* [DIRECTIONS]
A line containing "none -> lime brick C8 level 1" appears in the material below. Return exactly every line from the first through that one, and only those.

================

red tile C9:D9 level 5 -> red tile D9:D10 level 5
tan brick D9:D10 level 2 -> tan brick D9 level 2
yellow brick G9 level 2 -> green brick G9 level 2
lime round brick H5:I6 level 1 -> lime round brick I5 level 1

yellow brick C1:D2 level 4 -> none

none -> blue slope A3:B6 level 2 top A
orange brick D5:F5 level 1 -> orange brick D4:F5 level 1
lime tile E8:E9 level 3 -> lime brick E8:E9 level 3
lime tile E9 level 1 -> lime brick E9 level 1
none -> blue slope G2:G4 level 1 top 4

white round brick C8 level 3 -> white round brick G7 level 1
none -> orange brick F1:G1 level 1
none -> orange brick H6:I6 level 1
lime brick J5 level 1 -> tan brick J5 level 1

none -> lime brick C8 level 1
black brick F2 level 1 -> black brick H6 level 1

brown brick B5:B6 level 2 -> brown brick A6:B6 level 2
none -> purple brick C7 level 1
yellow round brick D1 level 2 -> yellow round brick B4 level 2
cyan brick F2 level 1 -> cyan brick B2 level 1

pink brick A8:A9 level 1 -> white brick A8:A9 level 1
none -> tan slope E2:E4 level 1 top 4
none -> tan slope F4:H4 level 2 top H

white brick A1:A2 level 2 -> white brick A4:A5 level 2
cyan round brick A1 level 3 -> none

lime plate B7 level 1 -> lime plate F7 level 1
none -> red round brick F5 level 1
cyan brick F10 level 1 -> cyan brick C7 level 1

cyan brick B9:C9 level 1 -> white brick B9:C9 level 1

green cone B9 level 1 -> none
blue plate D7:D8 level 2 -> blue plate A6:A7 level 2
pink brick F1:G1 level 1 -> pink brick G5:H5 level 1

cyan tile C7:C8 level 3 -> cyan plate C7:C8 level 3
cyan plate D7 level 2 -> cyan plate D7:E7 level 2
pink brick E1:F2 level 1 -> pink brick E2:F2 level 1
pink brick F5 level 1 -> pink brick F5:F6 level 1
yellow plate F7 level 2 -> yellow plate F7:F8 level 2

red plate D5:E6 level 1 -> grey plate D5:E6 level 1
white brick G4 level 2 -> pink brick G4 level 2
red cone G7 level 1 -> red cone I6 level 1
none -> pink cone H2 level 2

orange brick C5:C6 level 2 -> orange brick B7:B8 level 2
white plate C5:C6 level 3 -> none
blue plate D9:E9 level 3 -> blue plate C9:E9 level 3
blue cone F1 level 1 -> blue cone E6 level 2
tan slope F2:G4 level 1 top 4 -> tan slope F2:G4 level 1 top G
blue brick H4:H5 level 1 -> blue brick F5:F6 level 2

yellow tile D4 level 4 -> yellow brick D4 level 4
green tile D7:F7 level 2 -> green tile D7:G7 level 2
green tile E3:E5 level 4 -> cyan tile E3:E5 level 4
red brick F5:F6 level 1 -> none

================

* [EXERCISE OUTPUT]
red tile C9:D9 level 5 -> red tile D9:D10 level 5
tan brick D9:D10 level 2 -> tan brick D9 level 2
yellow brick G9 level 2 -> green brick G9 level 2
lime round brick H5:I6 level 1 -> lime round brick I5 level 1

yellow brick C1:D2 level 4 -> none

none -> blue slope A3:B6 level 2 top A
orange brick D5:F5 level 1 -> orange brick D4:F5 level 1
lime tile E8:E9 level 3 -> lime brick E8:E9 level 3
lime tile E9 level 1 -> lime brick E9 level 1
none -> blue slope G2:G4 level 1 top 4

white round brick C8 level 3 -> white round brick G7 level 1
none -> orange brick F1:G1 level 1
none -> orange brick H6:I6 level 1
lime brick J5 level 1 -> tan brick J5 level 1

none -> lime brick C8 level 1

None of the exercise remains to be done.